WHAT YOU WILL DO:
Please print each record that follows precisely as it appears.
________________
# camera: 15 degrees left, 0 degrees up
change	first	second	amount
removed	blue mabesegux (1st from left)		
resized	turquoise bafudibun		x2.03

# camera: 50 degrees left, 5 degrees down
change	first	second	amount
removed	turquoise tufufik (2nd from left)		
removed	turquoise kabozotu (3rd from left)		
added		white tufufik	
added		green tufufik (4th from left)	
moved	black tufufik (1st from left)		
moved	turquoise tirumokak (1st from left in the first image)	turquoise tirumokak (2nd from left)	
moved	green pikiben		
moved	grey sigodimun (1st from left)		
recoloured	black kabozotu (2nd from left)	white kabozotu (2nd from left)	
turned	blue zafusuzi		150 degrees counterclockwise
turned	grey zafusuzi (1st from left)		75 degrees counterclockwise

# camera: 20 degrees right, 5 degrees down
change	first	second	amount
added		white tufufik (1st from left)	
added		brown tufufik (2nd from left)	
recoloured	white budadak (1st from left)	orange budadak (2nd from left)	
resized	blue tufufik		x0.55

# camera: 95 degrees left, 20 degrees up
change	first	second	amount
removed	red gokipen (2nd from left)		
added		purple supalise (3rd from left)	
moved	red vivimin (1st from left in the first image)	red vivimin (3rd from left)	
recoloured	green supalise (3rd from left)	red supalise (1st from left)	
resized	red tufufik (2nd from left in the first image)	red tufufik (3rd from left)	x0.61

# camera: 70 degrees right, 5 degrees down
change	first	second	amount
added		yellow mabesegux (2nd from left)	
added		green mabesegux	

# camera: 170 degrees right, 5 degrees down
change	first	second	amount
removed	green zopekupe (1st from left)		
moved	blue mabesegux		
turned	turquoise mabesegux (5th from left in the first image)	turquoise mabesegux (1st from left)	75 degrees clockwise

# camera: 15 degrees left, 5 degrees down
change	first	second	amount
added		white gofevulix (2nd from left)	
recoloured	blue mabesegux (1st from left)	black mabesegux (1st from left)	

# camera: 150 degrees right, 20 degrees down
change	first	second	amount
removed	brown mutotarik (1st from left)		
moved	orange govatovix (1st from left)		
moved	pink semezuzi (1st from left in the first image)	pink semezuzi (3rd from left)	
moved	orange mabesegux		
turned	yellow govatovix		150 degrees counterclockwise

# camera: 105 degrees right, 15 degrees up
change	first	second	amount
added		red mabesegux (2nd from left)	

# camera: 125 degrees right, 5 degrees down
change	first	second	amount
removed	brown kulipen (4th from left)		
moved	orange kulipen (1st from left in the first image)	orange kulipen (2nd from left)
________________
TASK ANSWER:
# camera: 15 degrees left, 0 degrees up
change	first	second	amount
removed	blue mabesegux (1st from left)		
resized	turquoise bafudibun		x2.03

# camera: 50 degrees left, 5 degrees down
change	first	second	amount
removed	turquoise tufufik (2nd from left)		
removed	turquoise kabozotu (3rd from left)		
added		white tufufik	
added		green tufufik (4th from left)	
moved	black tufufik (1st from left)		
moved	turquoise tirumokak (1st from left in the first image)	turquoise tirumokak (2nd from left)	
moved	green pikiben		
moved	grey sigodimun (1st from left)		
recoloured	black kabozotu (2nd from left)	white kabozotu (2nd from left)	
turned	blue zafusuzi		150 degrees counterclockwise
turned	grey zafusuzi (1st from left)		75 degrees counterclockwise

# camera: 20 degrees right, 5 degrees down
change	first	second	amount
added		white tufufik (1st from left)	
added		brown tufufik (2nd from left)	
recoloured	white budadak (1st from left)	orange budadak (2nd from left)	
resized	blue tufufik		x0.55

# camera: 95 degrees left, 20 degrees up
change	first	second	amount
removed	red gokipen (2nd from left)		
added		purple supalise (3rd from left)	
moved	red vivimin (1st from left in the first image)	red vivimin (3rd from left)	
recoloured	green supalise (3rd from left)	red supalise (1st from left)	
resized	red tufufik (2nd from left in the first image)	red tufufik (3rd from left)	x0.61

# camera: 70 degrees right, 5 degrees down
change	first	second	amount
added		yellow mabesegux (2nd from left)	
added		green mabesegux	

# camera: 170 degrees right, 5 degrees down
change	first	second	amount
removed	green zopekupe (1st from left)		
moved	blue mabesegux		
turned	turquoise mabesegux (5th from left in the first image)	turquoise mabesegux (1st from left)	75 degrees clockwise

# camera: 15 degrees left, 5 degrees down
change	first	second	amount
added		white gofevulix (2nd from left)	
recoloured	blue mabesegux (1st from left)	black mabesegux (1st from left)	

# camera: 150 degrees right, 20 degrees down
change	first	second	amount
removed	brown mutotarik (1st from left)		
moved	orange govatovix (1st from left)		
moved	pink semezuzi (1st from left in the first image)	pink semezuzi (3rd from left)	
moved	orange mabesegux		
turned	yellow govatovix		150 degrees counterclockwise

# camera: 105 degrees right, 15 degrees up
change	first	second	amount
added		red mabesegux (2nd from left)	

# camera: 125 degrees right, 5 degrees down
change	first	second	amount
removed	brown kulipen (4th from left)		
moved	orange kulipen (1st from left in the first image)	orange kulipen (2nd from left)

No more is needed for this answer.